Start of Data excerpts

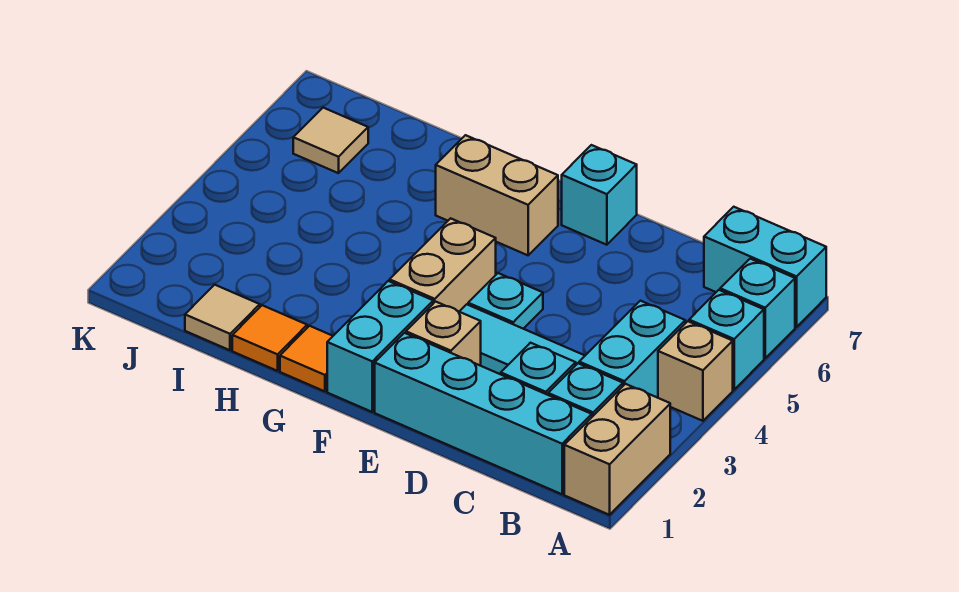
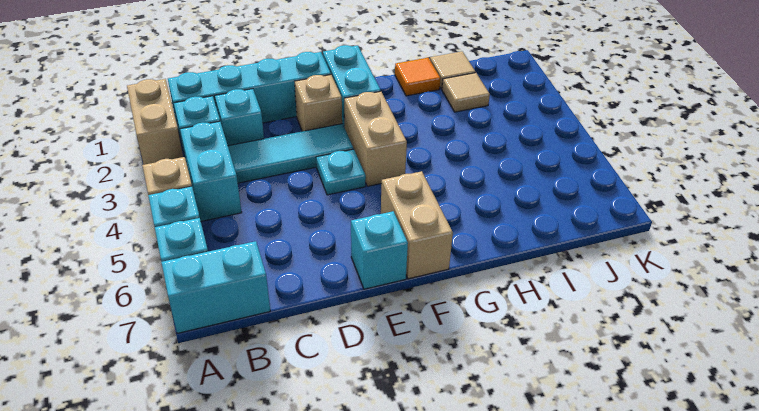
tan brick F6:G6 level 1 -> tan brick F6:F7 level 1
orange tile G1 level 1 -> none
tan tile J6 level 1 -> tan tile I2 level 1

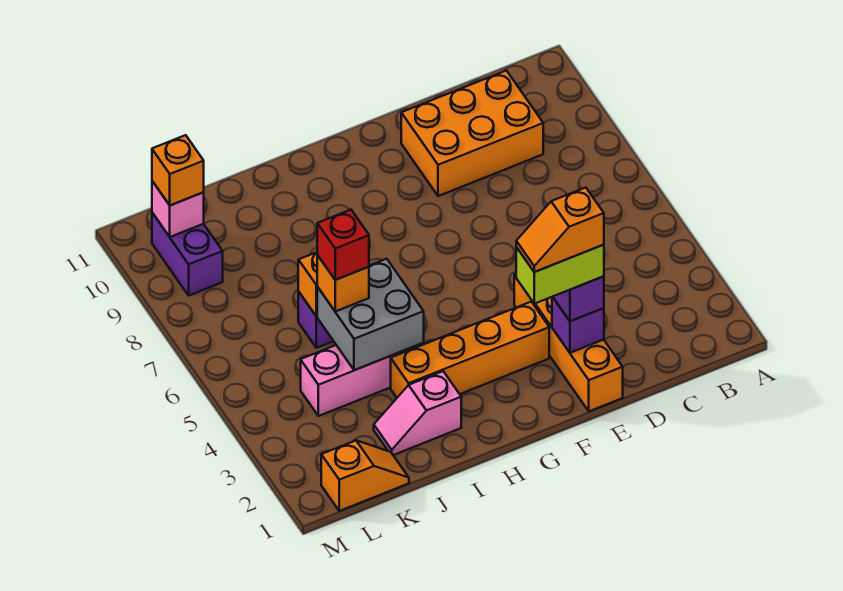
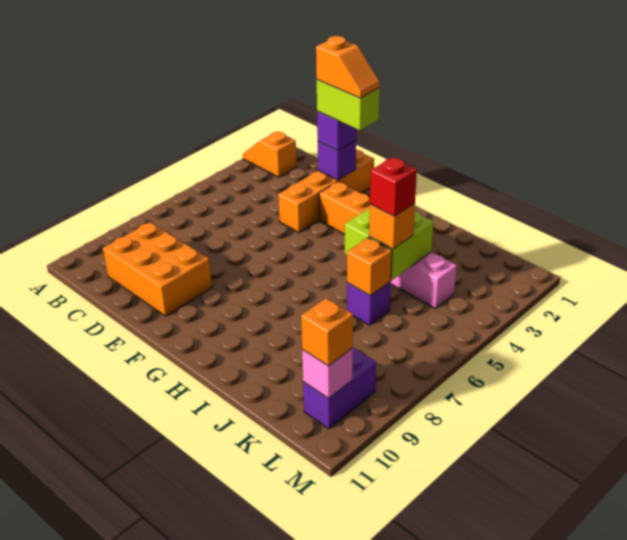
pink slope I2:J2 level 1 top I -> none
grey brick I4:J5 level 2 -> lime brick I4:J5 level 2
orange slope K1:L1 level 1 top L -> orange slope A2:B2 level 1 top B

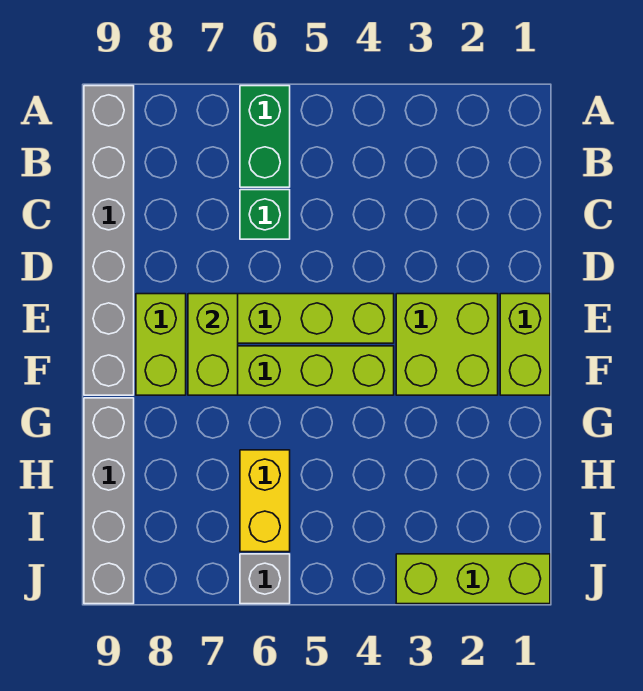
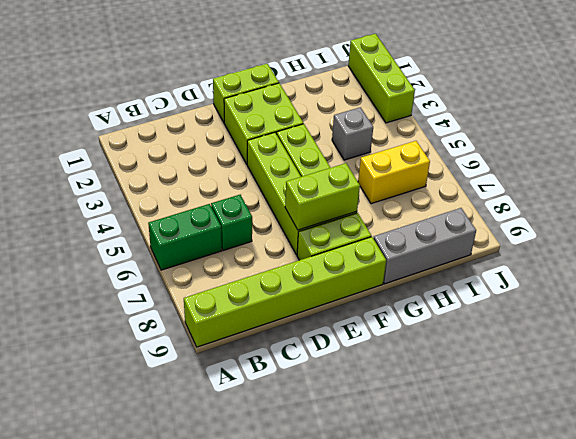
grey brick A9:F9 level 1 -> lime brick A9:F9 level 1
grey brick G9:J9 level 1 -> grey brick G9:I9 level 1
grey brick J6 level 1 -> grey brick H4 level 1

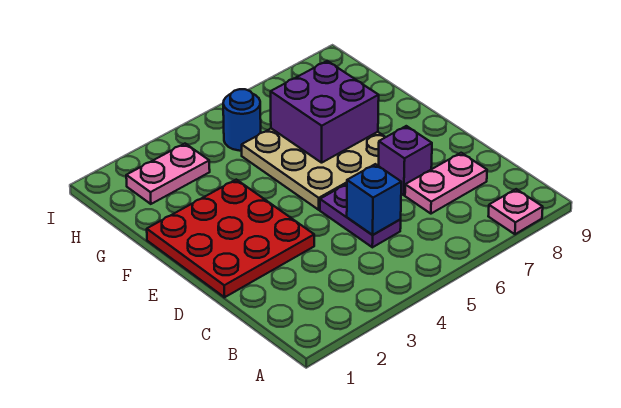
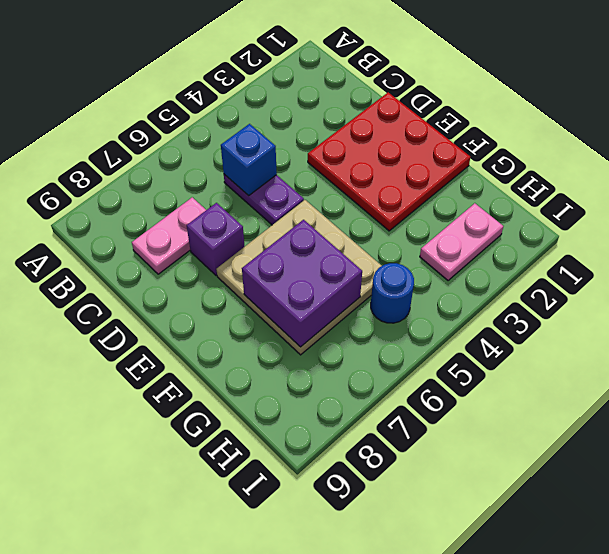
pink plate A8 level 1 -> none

End of Data excerpts

Your answer must be only the lines from the one that holds "grey brick G9:J9" to the end of the listing, each restated word for word, with both ends kept and pictures left out.

grey brick G9:J9 level 1 -> grey brick G9:I9 level 1
grey brick J6 level 1 -> grey brick H4 level 1

pink plate A8 level 1 -> none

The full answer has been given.